> **Required work**: Each entry must come back word for word; drop the images as you go.

************

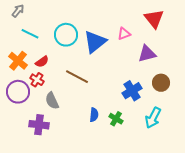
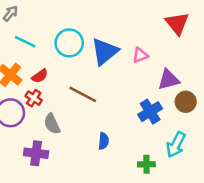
pink triangle: (124, 34) -> (140, 55), moved
purple triangle: (147, 54) -> (169, 80), moved
green cross: (116, 119) -> (146, 164), moved, turned -32

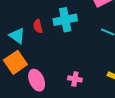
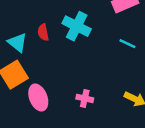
cyan cross: (65, 20) -> (77, 26), turned 35

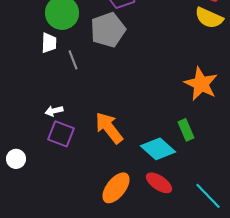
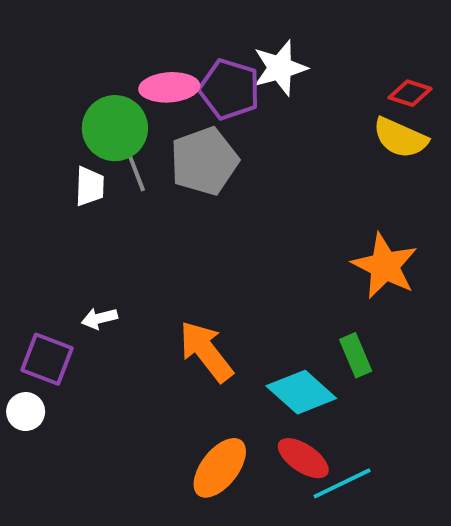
gray line: (73, 60) -> (136, 173), moved
purple square: (61, 134) -> (47, 359), moved
cyan line: (208, 196) -> (342, 483), moved, turned -72

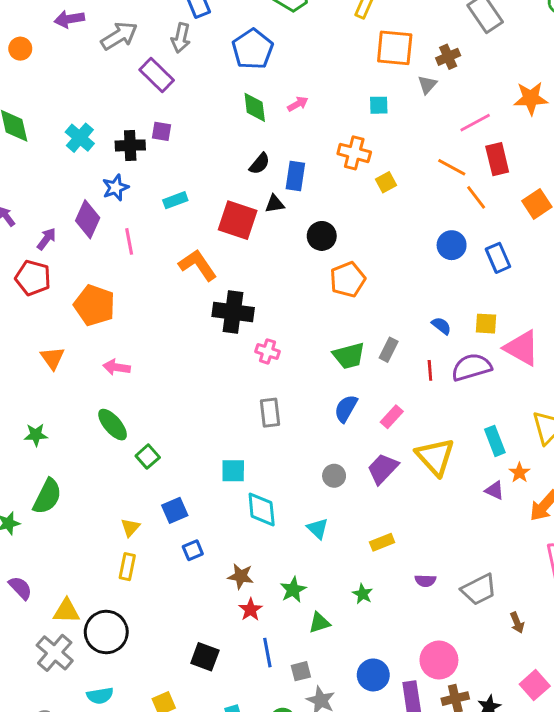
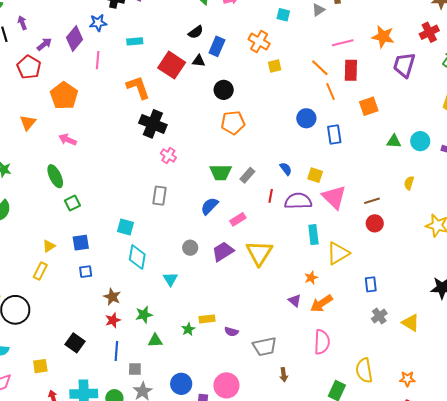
cyan rectangle: (495, 441) -> (313, 235), moved
purple triangle: (495, 490) -> (295, 300), moved
yellow rectangle: (382, 542) -> (207, 319), moved

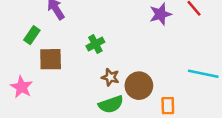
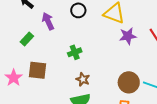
brown square: (51, 59) -> (38, 70), moved
brown circle: (139, 86) -> (129, 82), moved

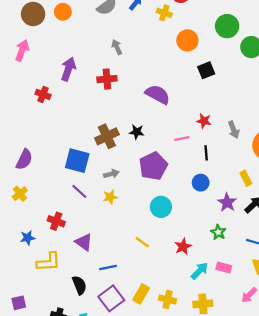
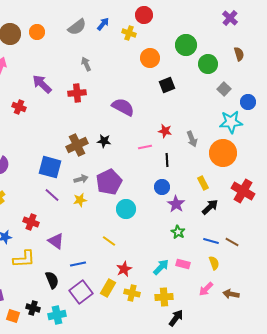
purple arrow: (68, 69) -> (42, 84), turned -65
purple pentagon: (153, 166) -> (109, 182), moved
purple star: (227, 202) -> (176, 204), moved
red star: (183, 247) -> (124, 269), moved

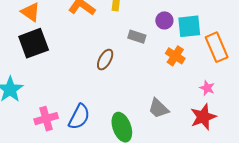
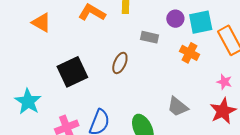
black square: (34, 43) -> (72, 72), moved

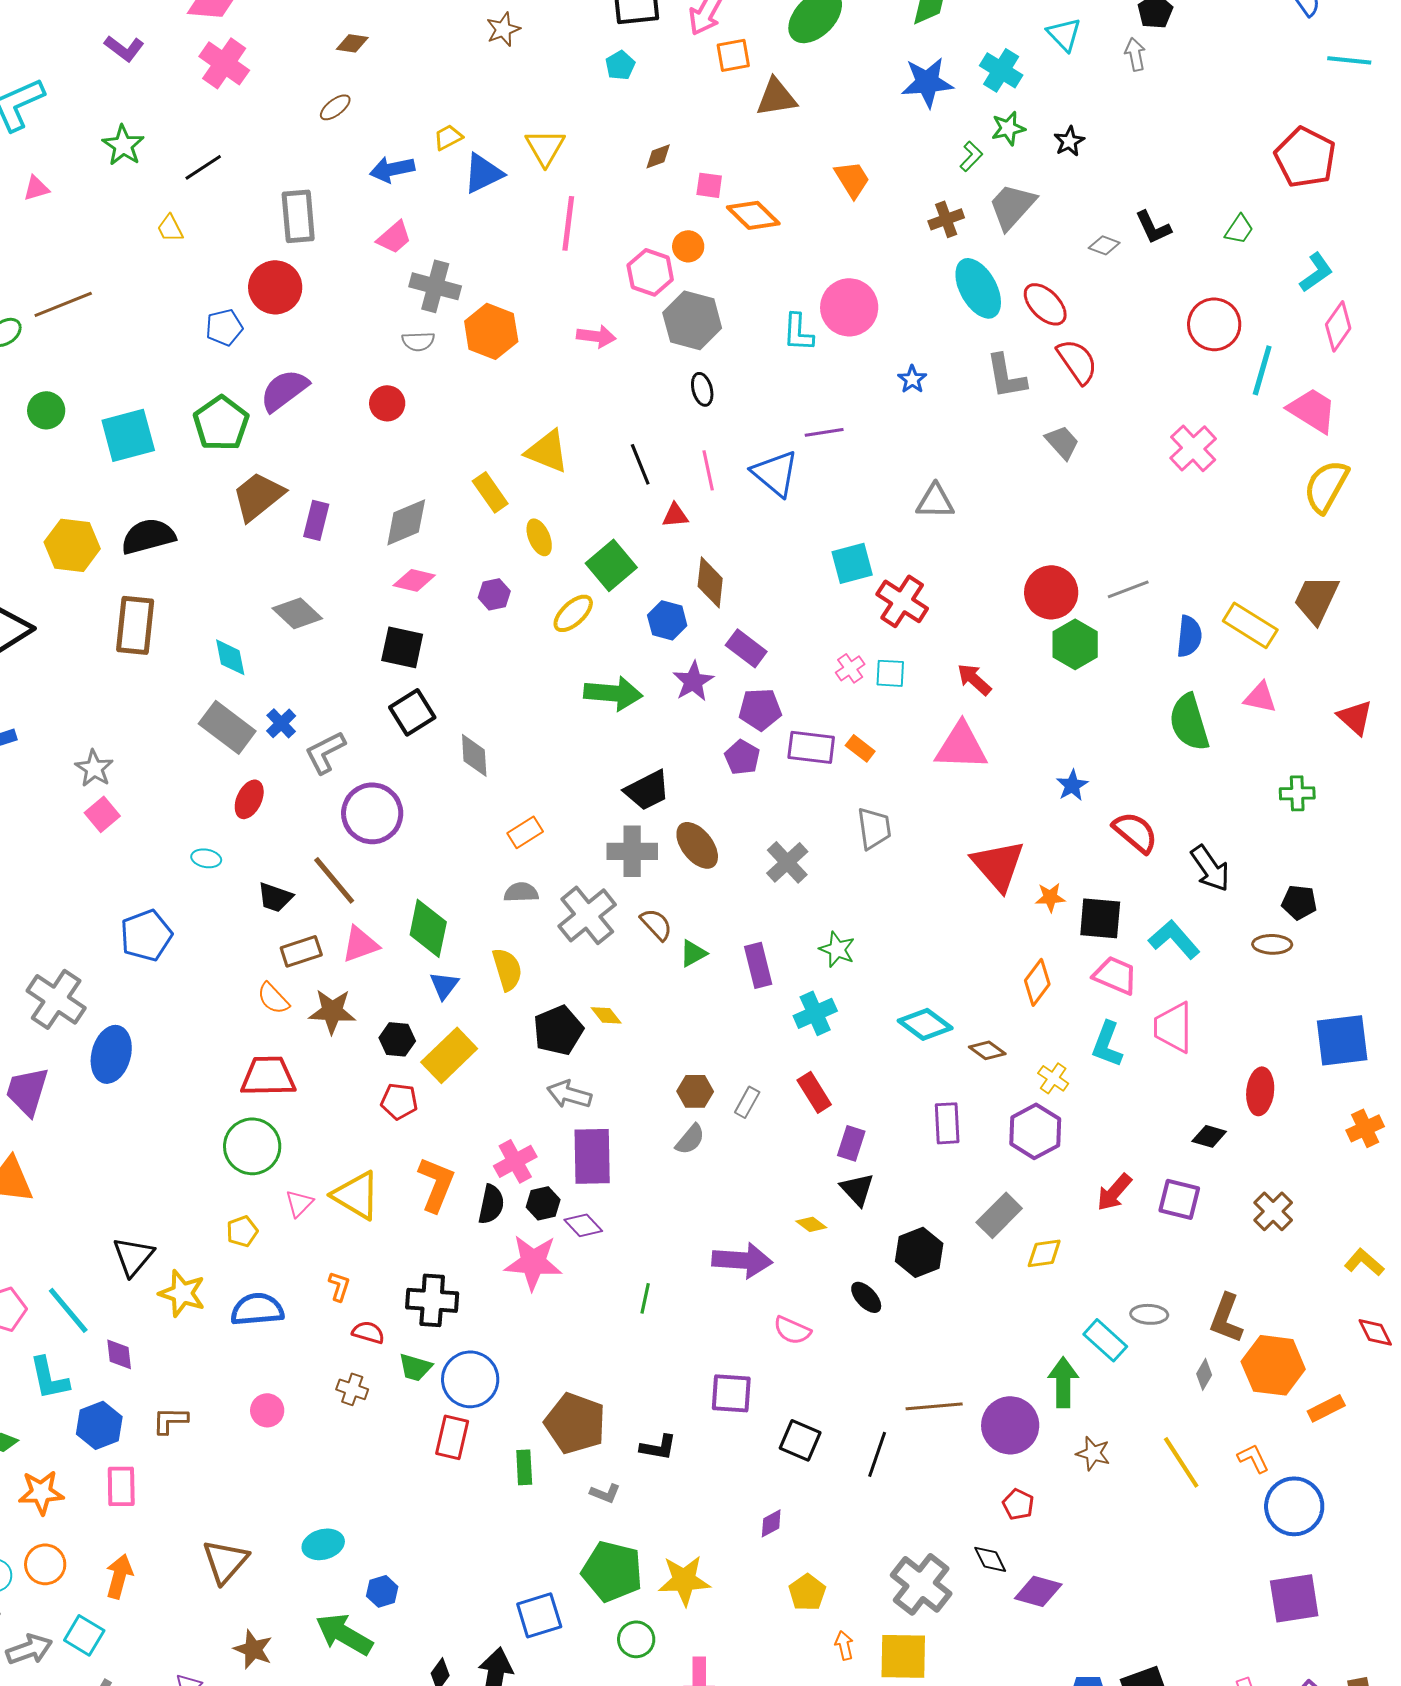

************

> **Answer to this task**:
pink triangle: (124, 34) -> (140, 55), moved
purple triangle: (147, 54) -> (169, 80), moved
green cross: (116, 119) -> (146, 164), moved, turned -32

cyan cross: (65, 20) -> (77, 26), turned 35

gray line: (73, 60) -> (136, 173), moved
purple square: (61, 134) -> (47, 359), moved
cyan line: (208, 196) -> (342, 483), moved, turned -72

cyan rectangle: (495, 441) -> (313, 235), moved
purple triangle: (495, 490) -> (295, 300), moved
yellow rectangle: (382, 542) -> (207, 319), moved

brown square: (51, 59) -> (38, 70), moved
brown circle: (139, 86) -> (129, 82), moved

purple arrow: (68, 69) -> (42, 84), turned -65
purple pentagon: (153, 166) -> (109, 182), moved
purple star: (227, 202) -> (176, 204), moved
red star: (183, 247) -> (124, 269), moved

black square: (34, 43) -> (72, 72), moved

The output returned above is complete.